### Your goal
Set down, word for word, the stretch of lines from the one containing "(369, 168) = (344, 254): brown" to the end of the records below.

Before-and-after object lists:

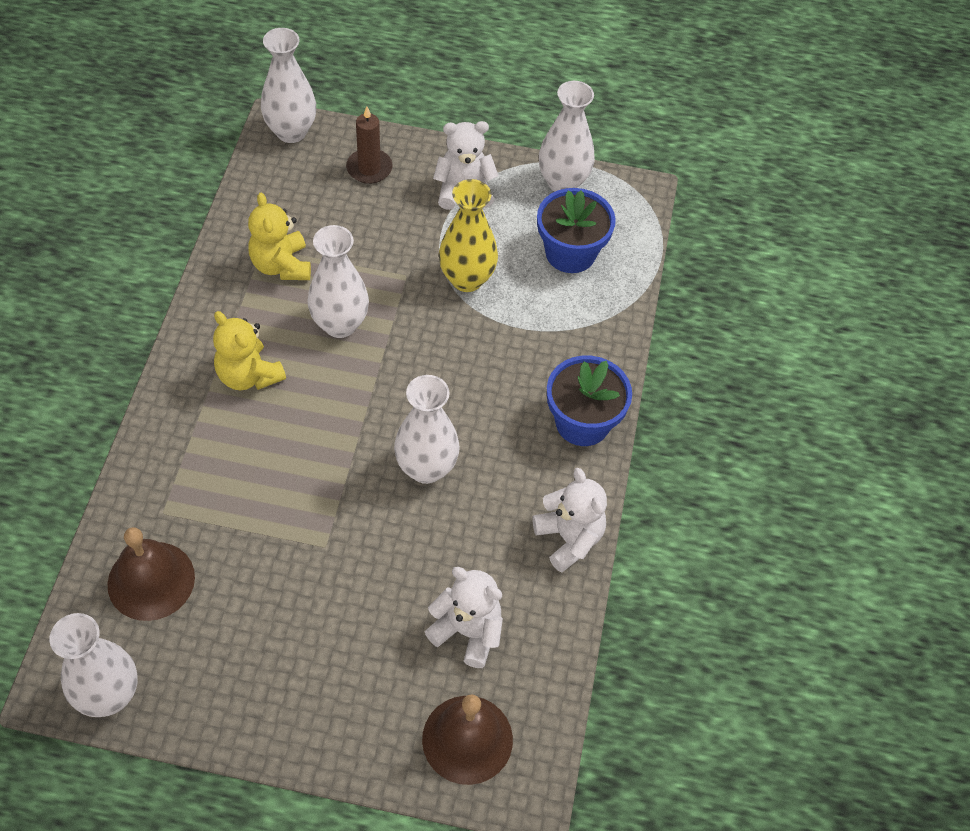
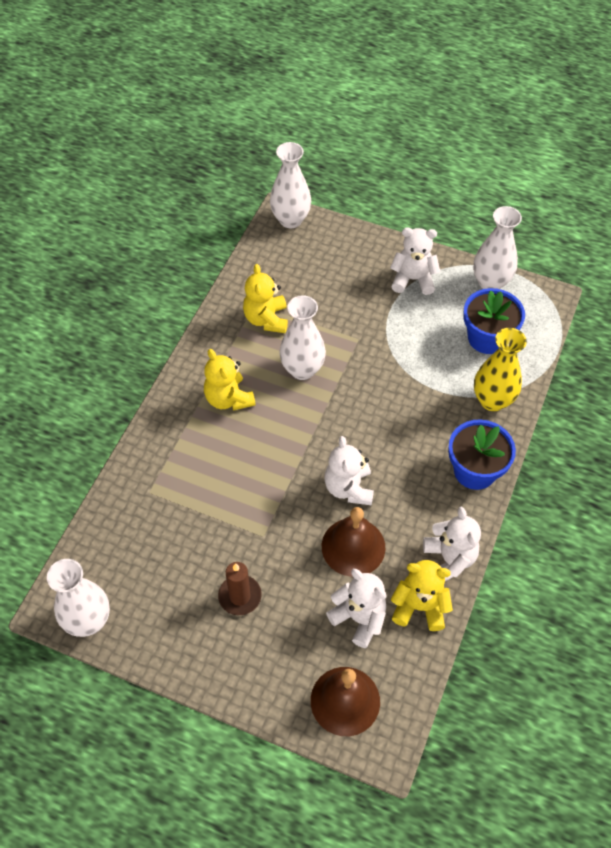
camera: 15 degrees right, 0 degrees up
(151, 580) = (132, 541): brown bell -> brown bell (353, 547)
(369, 168) = (344, 254): brown candle -> brown candle (240, 596)
(426, 468) = (349, 488): white vase -> white teddy bear
(467, 279) = (404, 348): yellow vase -> yellow vase (492, 400)
(541, 604) = (419, 607): none -> yellow teddy bear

### Result for this exercise
(369, 168) = (344, 254): brown candle -> brown candle (240, 596)
(426, 468) = (349, 488): white vase -> white teddy bear
(467, 279) = (404, 348): yellow vase -> yellow vase (492, 400)
(541, 604) = (419, 607): none -> yellow teddy bear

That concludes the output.